**WHAT NEEDS TO BE DONE**
Everything in the records below must be repeated exactly, except the pictures.

**PROVIDED RECORDS**

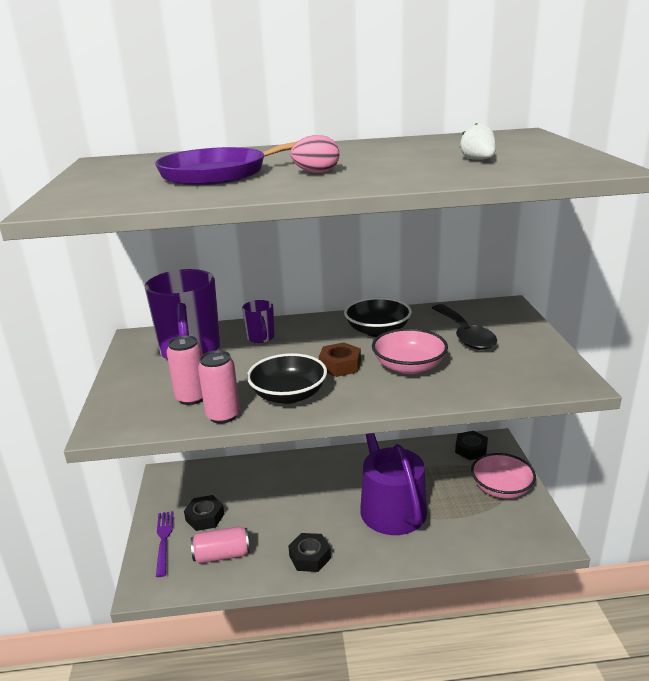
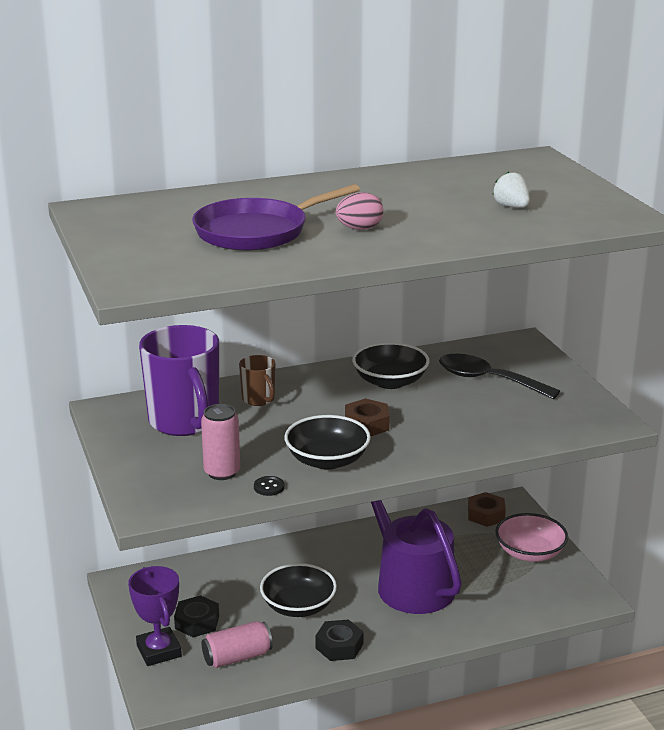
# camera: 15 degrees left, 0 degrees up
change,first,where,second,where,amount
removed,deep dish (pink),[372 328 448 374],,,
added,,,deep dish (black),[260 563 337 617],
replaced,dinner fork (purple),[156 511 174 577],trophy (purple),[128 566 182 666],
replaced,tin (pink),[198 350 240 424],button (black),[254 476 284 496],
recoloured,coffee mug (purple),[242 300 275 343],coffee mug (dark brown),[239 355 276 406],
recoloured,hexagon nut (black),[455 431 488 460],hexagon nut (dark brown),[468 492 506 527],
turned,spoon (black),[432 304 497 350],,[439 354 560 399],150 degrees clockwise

**OUTPUT BELOW**
# camera: 15 degrees left, 0 degrees up
change,first,where,second,where,amount
removed,deep dish (pink),[372 328 448 374],,,
added,,,deep dish (black),[260 563 337 617],
replaced,dinner fork (purple),[156 511 174 577],trophy (purple),[128 566 182 666],
replaced,tin (pink),[198 350 240 424],button (black),[254 476 284 496],
recoloured,coffee mug (purple),[242 300 275 343],coffee mug (dark brown),[239 355 276 406],
recoloured,hexagon nut (black),[455 431 488 460],hexagon nut (dark brown),[468 492 506 527],
turned,spoon (black),[432 304 497 350],,[439 354 560 399],150 degrees clockwise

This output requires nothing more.